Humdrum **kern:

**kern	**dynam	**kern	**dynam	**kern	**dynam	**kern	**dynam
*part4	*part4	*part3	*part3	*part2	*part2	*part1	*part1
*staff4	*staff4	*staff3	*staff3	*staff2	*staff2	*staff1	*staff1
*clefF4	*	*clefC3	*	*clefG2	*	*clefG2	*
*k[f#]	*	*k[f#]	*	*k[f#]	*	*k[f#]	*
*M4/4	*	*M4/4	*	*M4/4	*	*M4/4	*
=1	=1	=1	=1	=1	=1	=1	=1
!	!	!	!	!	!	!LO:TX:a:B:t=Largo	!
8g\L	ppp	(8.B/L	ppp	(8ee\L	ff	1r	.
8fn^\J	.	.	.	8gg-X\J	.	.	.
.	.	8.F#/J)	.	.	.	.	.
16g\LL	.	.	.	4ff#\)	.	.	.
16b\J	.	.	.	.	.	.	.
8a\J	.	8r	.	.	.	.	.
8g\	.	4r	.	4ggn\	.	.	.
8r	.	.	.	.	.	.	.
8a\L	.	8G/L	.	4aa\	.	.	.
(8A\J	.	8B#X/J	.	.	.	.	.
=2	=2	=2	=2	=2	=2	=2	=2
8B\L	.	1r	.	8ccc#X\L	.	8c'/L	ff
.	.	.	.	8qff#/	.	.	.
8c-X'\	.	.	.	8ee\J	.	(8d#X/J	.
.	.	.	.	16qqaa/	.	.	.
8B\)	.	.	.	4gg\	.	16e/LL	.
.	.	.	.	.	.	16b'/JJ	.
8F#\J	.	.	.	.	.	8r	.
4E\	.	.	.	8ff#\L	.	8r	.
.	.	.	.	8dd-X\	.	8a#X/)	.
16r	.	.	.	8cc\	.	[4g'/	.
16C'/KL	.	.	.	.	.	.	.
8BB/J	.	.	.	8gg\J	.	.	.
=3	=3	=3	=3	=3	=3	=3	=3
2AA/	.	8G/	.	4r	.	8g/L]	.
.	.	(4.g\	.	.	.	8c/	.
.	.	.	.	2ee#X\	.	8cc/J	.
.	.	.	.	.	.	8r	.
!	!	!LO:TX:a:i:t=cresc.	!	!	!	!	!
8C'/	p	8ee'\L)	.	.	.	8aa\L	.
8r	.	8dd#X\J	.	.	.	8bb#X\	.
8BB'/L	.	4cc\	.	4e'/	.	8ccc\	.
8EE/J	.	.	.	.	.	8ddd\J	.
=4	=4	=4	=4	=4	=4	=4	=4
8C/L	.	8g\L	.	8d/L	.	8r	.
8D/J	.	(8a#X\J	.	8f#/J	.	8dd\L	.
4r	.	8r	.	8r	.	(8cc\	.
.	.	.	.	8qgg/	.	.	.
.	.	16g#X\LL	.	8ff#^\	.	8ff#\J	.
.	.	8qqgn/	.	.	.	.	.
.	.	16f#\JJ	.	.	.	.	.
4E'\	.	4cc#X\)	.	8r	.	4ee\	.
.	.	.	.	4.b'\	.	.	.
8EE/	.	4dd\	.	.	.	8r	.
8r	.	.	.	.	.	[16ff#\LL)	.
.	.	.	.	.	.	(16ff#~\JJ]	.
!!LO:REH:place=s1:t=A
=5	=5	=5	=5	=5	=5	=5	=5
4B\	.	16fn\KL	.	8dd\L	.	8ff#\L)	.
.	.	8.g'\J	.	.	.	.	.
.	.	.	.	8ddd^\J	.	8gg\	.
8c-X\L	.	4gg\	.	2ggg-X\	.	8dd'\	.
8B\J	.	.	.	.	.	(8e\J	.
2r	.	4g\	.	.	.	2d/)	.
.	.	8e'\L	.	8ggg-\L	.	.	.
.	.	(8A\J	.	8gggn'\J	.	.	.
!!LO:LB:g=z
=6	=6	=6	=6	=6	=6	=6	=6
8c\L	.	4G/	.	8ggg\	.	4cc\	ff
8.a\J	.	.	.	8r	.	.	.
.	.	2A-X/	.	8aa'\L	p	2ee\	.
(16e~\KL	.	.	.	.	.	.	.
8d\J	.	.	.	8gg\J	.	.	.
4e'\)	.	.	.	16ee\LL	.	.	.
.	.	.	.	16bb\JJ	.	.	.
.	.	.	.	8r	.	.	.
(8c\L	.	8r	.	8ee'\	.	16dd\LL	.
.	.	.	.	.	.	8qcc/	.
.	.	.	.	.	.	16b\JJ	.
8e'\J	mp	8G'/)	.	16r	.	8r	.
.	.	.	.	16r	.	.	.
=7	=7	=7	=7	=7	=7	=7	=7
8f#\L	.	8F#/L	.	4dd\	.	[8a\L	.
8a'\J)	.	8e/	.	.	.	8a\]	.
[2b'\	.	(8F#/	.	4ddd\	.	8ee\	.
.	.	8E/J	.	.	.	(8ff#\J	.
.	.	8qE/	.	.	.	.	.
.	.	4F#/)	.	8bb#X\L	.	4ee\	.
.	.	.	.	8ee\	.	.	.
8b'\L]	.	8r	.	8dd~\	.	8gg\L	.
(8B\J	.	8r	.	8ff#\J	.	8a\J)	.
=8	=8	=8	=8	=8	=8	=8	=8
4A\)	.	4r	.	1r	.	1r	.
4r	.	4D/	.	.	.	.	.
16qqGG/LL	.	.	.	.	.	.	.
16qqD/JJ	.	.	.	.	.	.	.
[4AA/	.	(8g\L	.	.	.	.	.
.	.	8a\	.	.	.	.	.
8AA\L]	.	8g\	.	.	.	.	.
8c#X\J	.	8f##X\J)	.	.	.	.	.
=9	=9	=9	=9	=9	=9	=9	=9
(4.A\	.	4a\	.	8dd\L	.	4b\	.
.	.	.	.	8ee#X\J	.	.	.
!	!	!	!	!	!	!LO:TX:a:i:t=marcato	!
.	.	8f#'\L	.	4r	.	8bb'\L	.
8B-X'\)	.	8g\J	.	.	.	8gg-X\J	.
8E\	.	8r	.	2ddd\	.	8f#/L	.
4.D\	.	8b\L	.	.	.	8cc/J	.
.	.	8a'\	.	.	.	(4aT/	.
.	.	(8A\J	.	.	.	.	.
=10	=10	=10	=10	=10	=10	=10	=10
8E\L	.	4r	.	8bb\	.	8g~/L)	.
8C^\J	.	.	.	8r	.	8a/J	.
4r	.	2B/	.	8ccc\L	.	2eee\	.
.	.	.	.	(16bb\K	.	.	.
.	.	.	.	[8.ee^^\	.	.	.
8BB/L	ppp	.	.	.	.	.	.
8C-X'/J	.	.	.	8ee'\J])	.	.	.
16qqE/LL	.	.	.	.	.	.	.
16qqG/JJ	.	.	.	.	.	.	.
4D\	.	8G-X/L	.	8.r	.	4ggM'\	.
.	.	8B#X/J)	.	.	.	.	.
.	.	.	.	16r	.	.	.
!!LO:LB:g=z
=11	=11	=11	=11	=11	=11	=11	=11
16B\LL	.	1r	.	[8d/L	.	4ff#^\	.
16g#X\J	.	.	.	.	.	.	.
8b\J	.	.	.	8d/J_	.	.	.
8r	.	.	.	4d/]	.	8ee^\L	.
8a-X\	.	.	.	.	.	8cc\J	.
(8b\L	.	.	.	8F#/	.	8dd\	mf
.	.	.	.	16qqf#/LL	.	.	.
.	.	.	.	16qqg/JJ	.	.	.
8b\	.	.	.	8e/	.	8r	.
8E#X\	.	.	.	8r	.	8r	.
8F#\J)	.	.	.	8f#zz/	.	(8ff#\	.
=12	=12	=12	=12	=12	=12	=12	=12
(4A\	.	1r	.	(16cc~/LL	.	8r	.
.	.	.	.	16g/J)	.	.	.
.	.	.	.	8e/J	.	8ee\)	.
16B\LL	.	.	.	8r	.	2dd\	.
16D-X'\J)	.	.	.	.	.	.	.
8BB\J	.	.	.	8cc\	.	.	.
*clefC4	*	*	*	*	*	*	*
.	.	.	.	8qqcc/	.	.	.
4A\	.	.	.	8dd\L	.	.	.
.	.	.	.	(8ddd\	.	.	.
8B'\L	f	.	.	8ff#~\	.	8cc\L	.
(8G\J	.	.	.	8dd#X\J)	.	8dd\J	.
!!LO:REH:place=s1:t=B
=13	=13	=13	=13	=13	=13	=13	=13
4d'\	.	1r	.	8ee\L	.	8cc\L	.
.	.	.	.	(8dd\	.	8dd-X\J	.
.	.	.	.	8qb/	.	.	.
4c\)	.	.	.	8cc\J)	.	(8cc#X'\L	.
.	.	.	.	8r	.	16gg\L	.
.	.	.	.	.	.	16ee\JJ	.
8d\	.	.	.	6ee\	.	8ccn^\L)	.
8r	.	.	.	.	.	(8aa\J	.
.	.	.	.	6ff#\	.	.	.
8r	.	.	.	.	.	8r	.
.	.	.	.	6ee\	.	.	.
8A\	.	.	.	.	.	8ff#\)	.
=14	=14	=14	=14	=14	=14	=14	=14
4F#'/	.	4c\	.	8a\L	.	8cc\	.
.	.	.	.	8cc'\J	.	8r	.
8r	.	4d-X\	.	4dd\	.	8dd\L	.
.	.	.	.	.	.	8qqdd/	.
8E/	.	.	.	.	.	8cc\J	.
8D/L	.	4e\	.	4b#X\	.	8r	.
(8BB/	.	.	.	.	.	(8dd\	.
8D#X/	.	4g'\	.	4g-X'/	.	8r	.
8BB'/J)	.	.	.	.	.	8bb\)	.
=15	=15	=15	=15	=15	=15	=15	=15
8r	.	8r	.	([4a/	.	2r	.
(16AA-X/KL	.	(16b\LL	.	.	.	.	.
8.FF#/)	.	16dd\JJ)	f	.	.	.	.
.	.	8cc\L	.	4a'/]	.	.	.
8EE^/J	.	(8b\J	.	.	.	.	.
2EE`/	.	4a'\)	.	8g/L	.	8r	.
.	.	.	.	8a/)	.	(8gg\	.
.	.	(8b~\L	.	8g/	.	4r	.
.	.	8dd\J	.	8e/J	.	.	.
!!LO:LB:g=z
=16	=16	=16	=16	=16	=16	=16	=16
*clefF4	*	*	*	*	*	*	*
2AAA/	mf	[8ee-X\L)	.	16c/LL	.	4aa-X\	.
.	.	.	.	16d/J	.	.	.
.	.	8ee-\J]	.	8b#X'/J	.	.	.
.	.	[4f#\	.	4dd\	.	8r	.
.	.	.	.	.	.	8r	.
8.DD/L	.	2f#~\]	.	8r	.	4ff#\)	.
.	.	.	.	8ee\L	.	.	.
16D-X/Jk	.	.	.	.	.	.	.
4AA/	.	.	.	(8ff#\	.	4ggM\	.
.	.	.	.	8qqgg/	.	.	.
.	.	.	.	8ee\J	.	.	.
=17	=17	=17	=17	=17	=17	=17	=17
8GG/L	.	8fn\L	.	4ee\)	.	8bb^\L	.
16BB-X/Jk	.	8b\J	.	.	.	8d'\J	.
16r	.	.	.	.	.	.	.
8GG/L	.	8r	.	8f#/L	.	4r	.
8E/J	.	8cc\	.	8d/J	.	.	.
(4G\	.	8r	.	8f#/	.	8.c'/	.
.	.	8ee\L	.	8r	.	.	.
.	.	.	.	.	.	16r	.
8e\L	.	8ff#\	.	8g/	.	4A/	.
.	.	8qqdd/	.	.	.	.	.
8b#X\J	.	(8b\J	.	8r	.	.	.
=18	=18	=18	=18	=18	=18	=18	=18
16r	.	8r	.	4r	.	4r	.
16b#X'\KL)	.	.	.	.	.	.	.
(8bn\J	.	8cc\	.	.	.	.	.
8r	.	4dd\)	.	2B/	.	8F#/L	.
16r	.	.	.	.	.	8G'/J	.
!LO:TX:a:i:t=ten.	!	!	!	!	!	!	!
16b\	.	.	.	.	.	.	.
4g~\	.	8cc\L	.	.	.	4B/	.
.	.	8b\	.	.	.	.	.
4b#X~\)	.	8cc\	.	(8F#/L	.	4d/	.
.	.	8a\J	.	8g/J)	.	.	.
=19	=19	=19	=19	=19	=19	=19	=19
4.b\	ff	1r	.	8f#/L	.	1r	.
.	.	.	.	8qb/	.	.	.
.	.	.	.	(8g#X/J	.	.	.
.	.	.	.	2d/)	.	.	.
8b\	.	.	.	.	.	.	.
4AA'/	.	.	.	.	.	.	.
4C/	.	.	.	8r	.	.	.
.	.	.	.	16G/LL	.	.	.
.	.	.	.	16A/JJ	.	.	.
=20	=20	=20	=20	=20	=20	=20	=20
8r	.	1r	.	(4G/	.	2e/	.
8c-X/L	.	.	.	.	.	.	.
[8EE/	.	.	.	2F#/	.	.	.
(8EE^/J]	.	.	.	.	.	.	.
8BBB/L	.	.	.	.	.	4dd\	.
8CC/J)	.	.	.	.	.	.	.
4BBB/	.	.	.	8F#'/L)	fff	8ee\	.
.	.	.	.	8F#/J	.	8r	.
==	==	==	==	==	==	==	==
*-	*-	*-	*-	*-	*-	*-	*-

....

*GIVEN TASK*: How many lines in the listing above contain the string "kern"? Reply with the number alone.

*FULL ANSWER*: 2